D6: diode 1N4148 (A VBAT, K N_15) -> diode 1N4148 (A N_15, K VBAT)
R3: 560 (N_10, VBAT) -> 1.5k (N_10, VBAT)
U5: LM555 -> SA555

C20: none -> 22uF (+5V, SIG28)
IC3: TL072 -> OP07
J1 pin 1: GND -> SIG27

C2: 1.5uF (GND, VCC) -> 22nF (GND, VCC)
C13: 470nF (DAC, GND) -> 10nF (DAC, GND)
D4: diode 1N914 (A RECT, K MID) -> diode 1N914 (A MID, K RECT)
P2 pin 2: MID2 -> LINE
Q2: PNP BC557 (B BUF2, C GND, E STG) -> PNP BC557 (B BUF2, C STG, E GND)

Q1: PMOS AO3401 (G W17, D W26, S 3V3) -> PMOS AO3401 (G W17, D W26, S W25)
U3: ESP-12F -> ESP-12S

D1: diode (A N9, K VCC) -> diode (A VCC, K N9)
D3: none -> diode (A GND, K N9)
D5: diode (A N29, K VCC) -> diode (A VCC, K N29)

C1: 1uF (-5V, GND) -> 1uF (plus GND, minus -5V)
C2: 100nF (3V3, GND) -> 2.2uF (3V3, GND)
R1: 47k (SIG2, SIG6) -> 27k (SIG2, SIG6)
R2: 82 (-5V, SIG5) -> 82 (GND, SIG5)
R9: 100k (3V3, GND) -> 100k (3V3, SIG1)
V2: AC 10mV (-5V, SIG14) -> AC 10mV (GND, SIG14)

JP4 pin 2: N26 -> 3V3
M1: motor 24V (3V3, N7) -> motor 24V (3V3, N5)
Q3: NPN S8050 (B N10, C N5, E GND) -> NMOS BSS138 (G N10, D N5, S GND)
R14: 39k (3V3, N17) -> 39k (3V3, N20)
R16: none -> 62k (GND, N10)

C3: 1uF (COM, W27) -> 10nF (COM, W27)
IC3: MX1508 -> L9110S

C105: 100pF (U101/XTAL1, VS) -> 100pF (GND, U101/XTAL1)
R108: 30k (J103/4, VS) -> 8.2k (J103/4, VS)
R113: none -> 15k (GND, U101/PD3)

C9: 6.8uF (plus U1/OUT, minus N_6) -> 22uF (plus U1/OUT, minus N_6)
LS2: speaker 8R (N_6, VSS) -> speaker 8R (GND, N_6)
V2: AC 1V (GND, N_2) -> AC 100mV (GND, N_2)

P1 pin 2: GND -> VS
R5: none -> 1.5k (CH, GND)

▸ **Exercise goal**
Wherever a line above includes the string "plus", count it; give only the final tally.

▸ **Your solution**
2